- _Work order_
Of all the entries below, only the lines from the one with "white padlock 581,251,639,325" up to and including the one with "nothing => pink mushroom 70,250,126,306" are to be duplicated exactly.

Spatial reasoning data
□ □ □ □ □

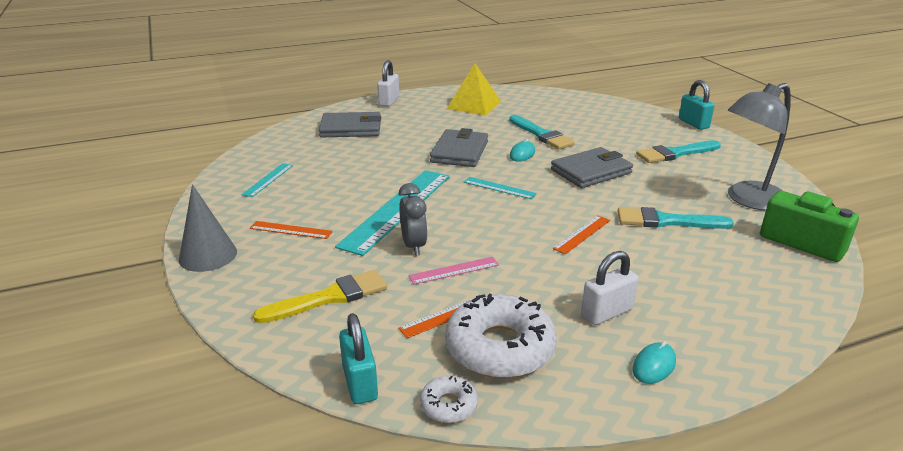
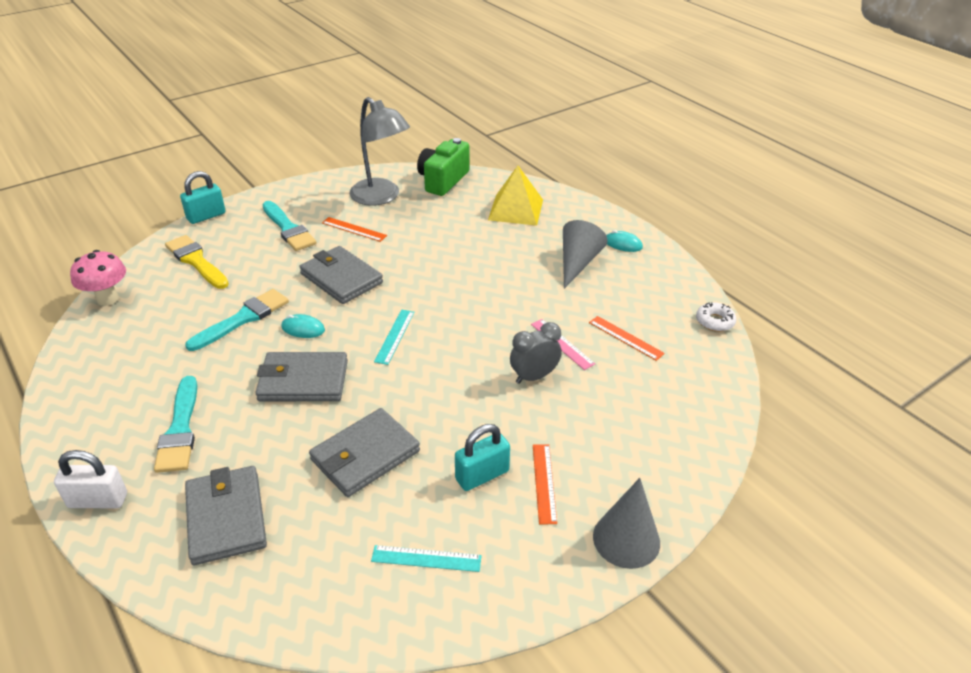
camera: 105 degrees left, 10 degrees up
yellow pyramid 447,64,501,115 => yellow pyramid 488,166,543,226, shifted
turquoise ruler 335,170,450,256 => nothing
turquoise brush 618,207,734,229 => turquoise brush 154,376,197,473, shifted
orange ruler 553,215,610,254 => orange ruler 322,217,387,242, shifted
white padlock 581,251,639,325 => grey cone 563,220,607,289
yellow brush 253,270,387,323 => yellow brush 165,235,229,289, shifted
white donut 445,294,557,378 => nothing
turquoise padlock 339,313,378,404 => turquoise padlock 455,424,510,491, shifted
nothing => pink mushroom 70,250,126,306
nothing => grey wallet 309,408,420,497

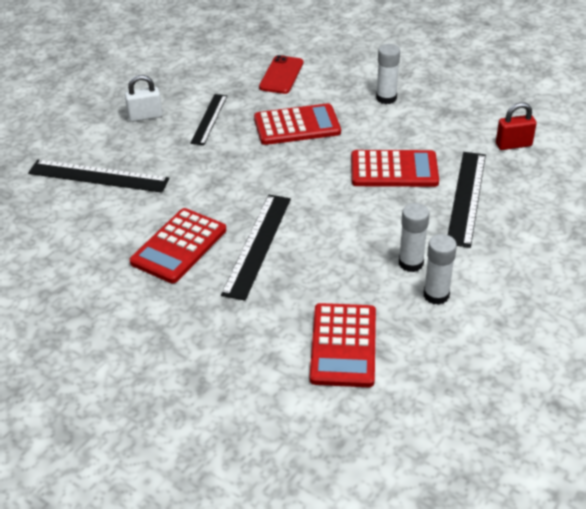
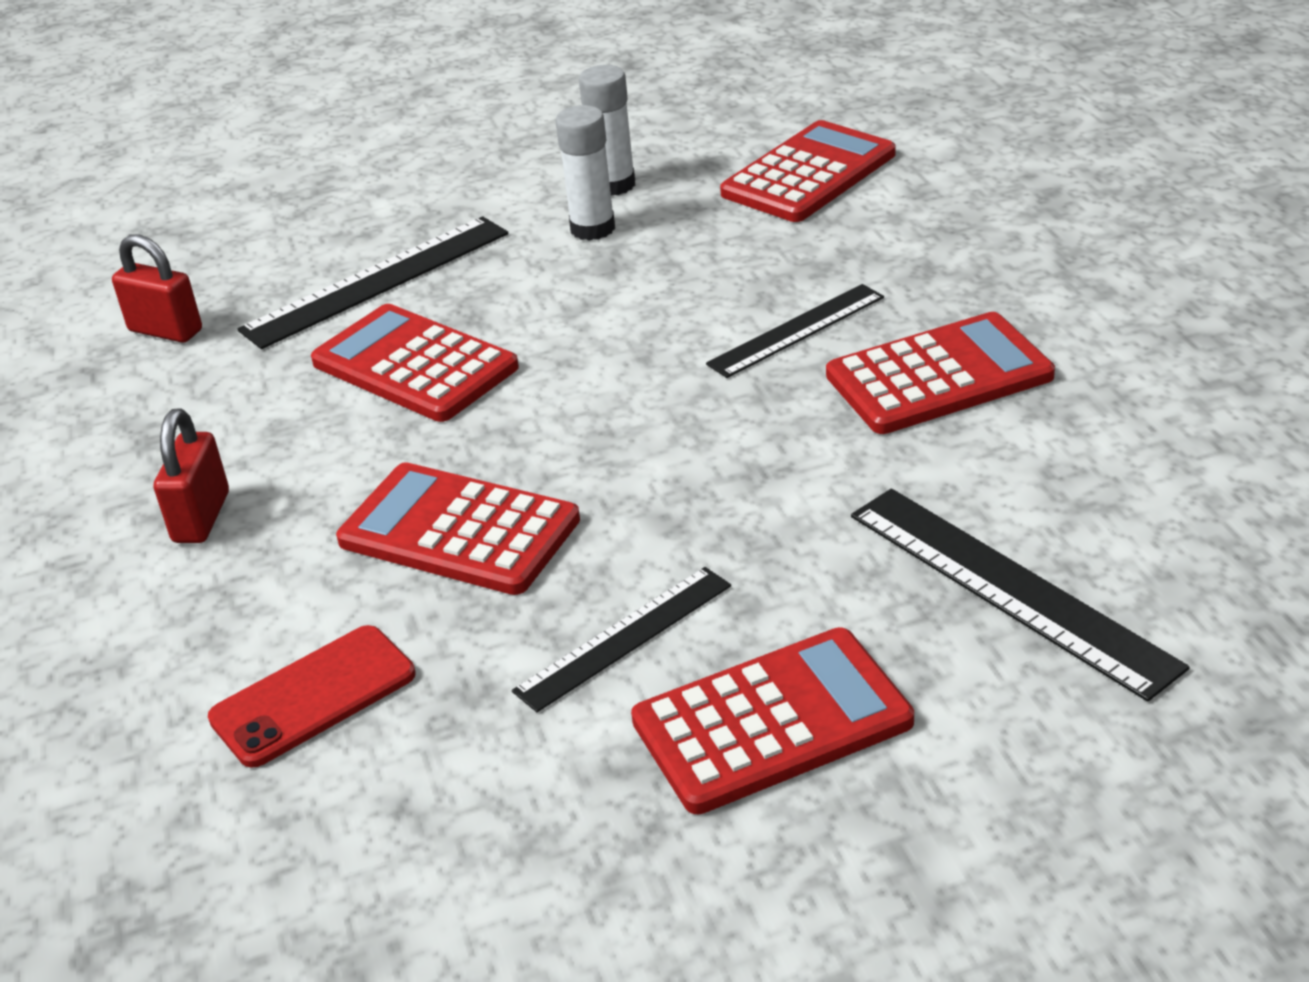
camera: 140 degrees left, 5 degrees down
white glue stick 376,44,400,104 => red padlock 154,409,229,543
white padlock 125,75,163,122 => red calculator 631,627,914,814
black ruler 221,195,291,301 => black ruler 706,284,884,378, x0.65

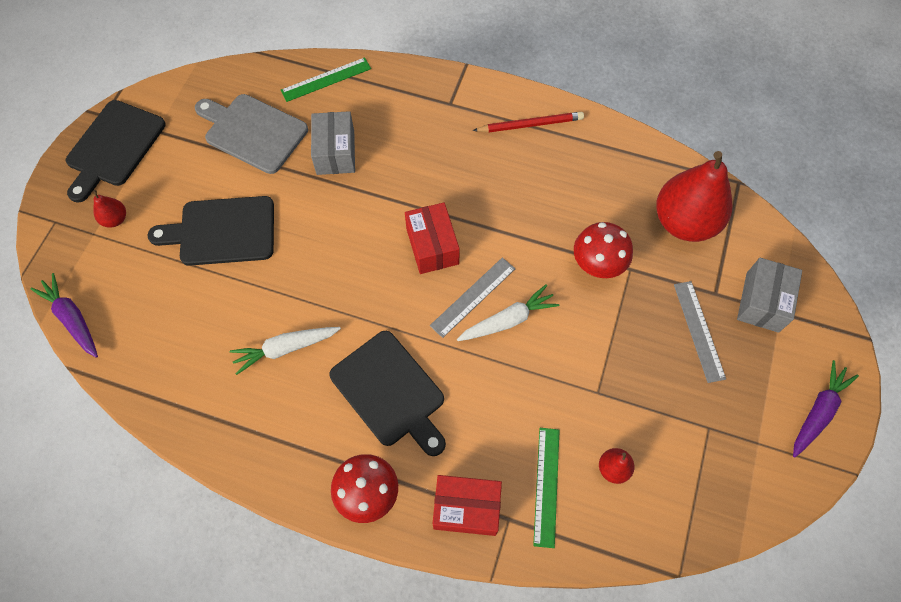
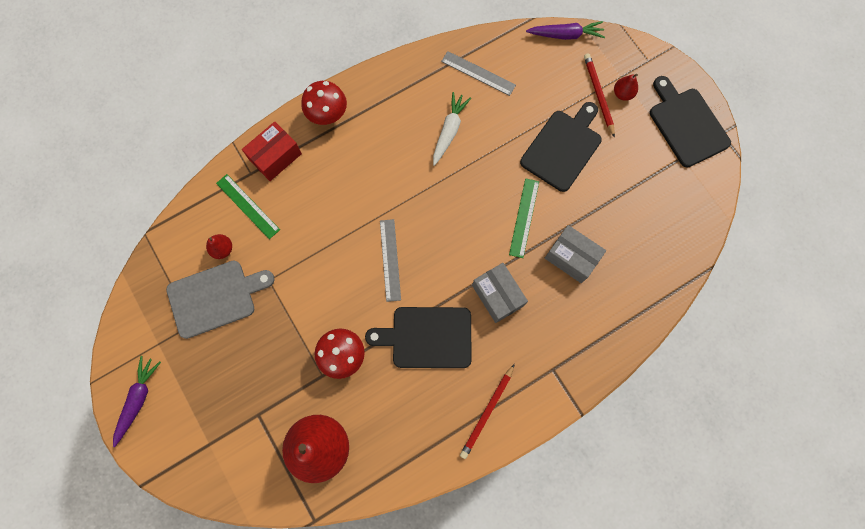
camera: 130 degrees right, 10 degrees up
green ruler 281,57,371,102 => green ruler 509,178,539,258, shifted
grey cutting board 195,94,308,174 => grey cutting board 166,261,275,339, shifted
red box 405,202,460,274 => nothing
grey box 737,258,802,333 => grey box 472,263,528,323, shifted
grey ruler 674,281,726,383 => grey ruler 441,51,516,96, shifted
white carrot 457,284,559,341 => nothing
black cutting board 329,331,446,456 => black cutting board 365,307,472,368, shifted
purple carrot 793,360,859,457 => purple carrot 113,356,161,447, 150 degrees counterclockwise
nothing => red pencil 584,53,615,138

□ □ □ □ □

- _Solution to the problem_
white padlock 581,251,639,325 => grey cone 563,220,607,289
yellow brush 253,270,387,323 => yellow brush 165,235,229,289, shifted
white donut 445,294,557,378 => nothing
turquoise padlock 339,313,378,404 => turquoise padlock 455,424,510,491, shifted
nothing => pink mushroom 70,250,126,306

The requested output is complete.